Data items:
====================
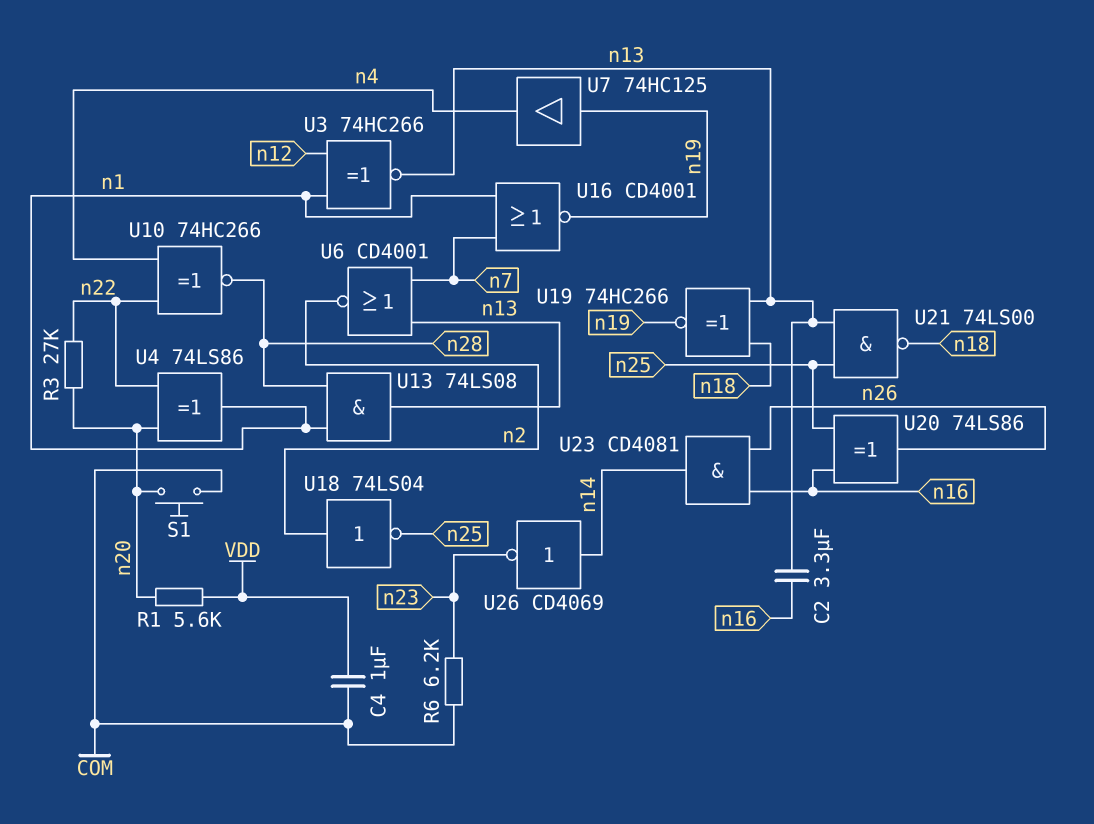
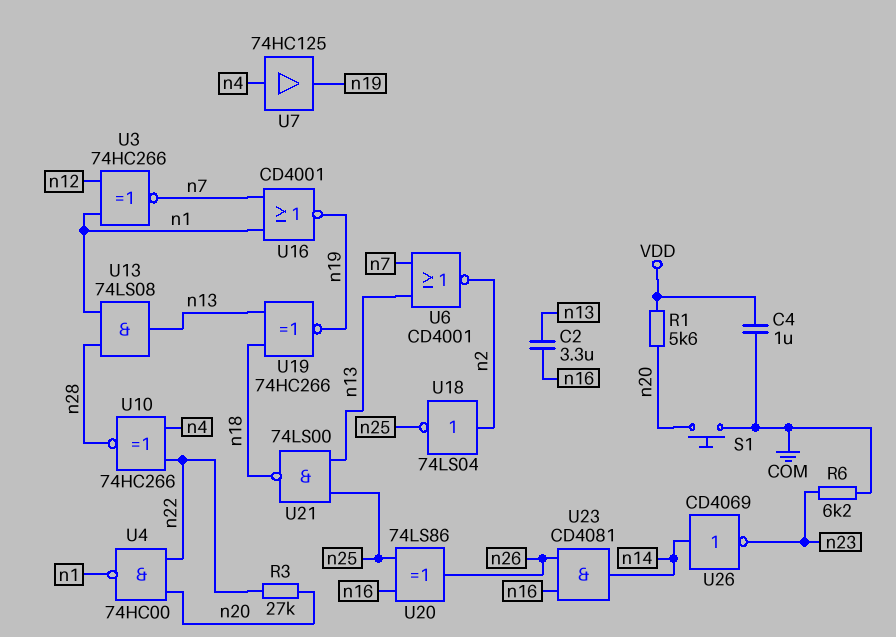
U3: XNOR 74HC266 (in n1, in n12, out n13) -> XNOR 74HC266 (in n1, in n12, out n7)
U4: XOR 74LS86 (in n20, in n22, out n1) -> NAND 74HC00 (in n20, in n22, out n1)
U7: buffer 74HC125 (in n19, out n4) -> buffer 74HC125 (in n4, out n19)

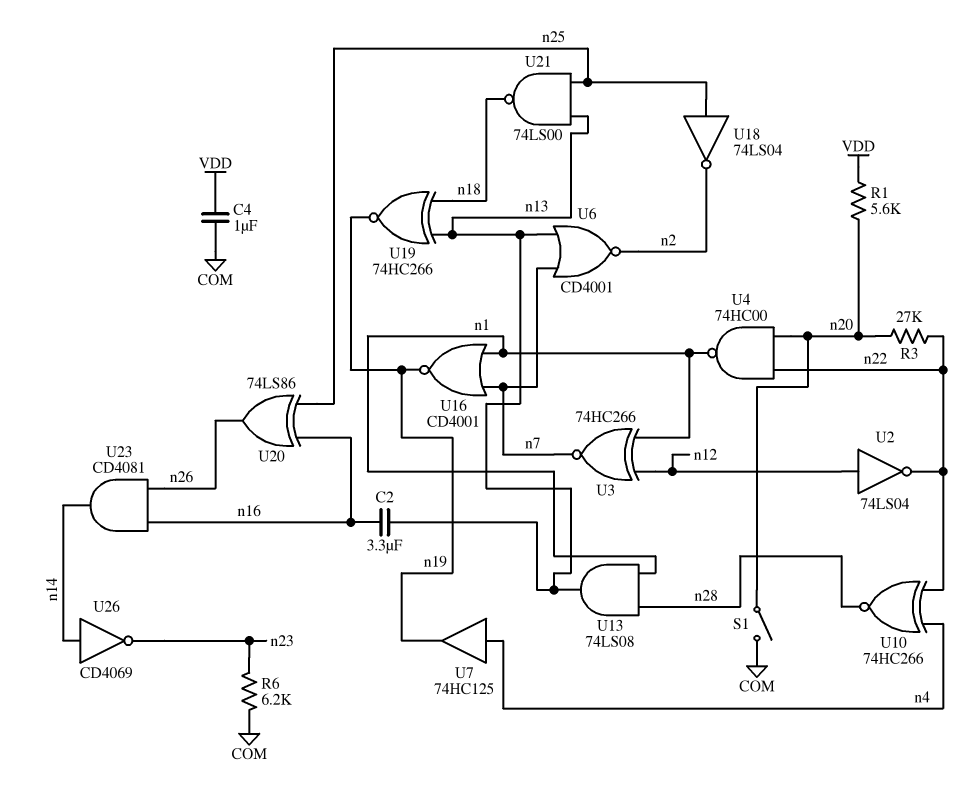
S1: button (COM, n20) -> switch (COM, n20)
U2: none -> NOT 74LS04 (in n12, out n22)
U18: NOT 74LS04 (in n2, out n25) -> NOT 74LS04 (in n25, out n2)

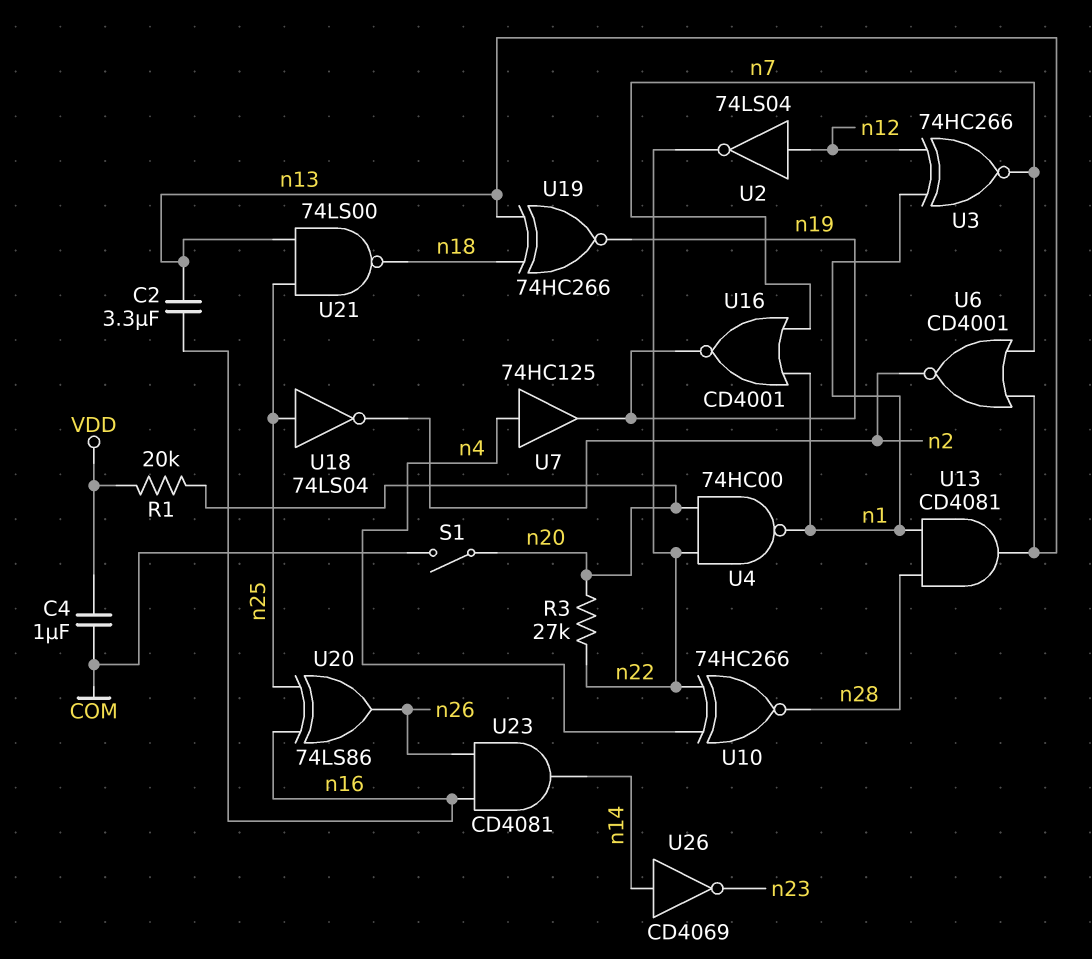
R1: 5.6k (VDD, n20) -> 20k (VDD, n20)
R6: 6.2k (COM, n23) -> none
U13: AND 74LS08 (in n1, in n28, out n13) -> AND CD4081 (in n1, in n28, out n13)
====================
_Directions for this task:_ Say the number of lines in the records above that include the string "none", and no more.

_Solution below:_ 2